INPUT FOR THIS TASK section start

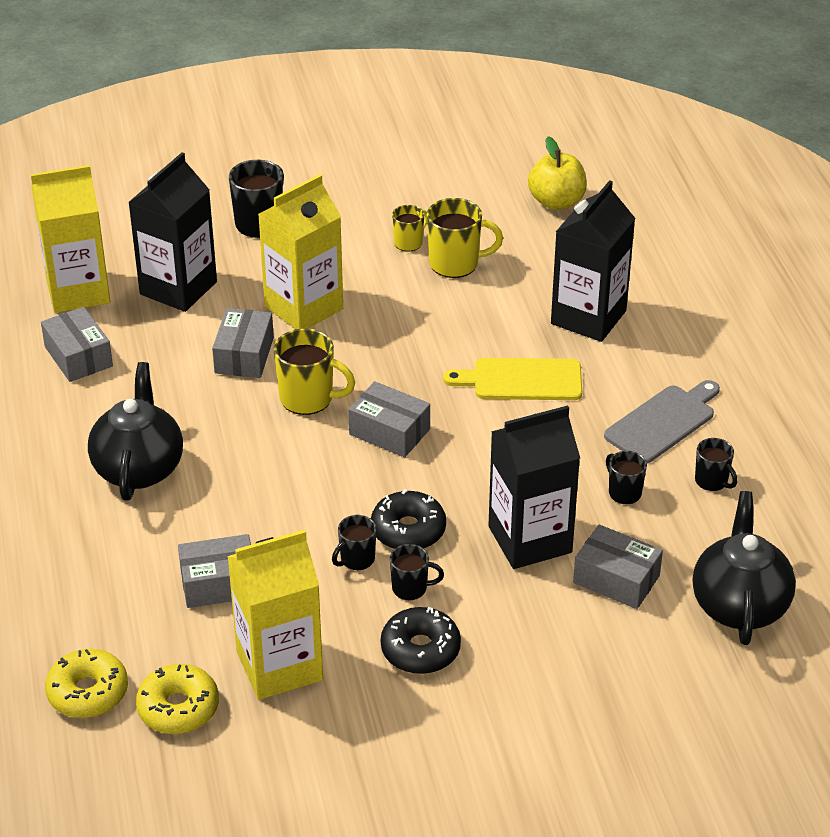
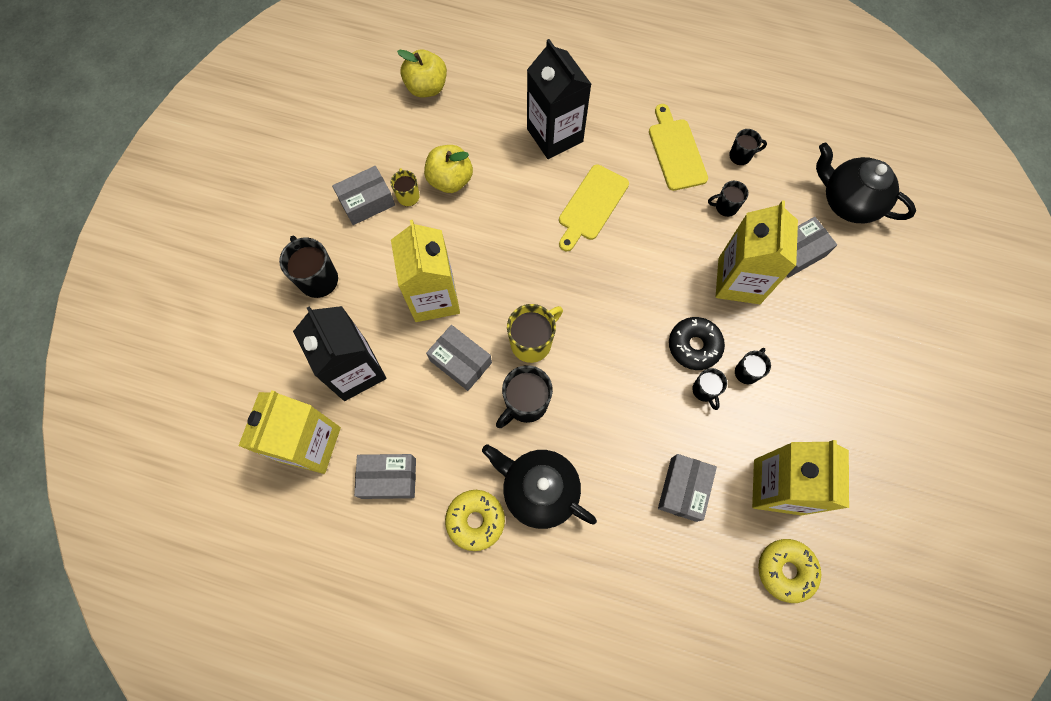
camera: 60 degrees left, 30 degrees up
yellow donut [45,649,128,718] -> yellow donut moved to [445,490,505,551]
grey box [348,381,430,457] -> grey box moved to [332,166,395,225]
black donut [381,607,461,674] -> none
yellow mug [427,198,503,278] -> yellow apple [424,145,473,193]
black carton [488,406,580,569] -> yellow carton [716,200,798,304]
grey cutting board [604,380,720,464] -> yellow cutting board [649,104,708,191]
none -> black mug [496,365,553,428]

INPUT FOR THIS TASK section end

** HOW TO COMPLETE THIS TASK **
Your answer should be each line from the entries that includes the string "donut".

** EXERCISE RESPONSE **
yellow donut [45,649,128,718] -> yellow donut moved to [445,490,505,551]
black donut [381,607,461,674] -> none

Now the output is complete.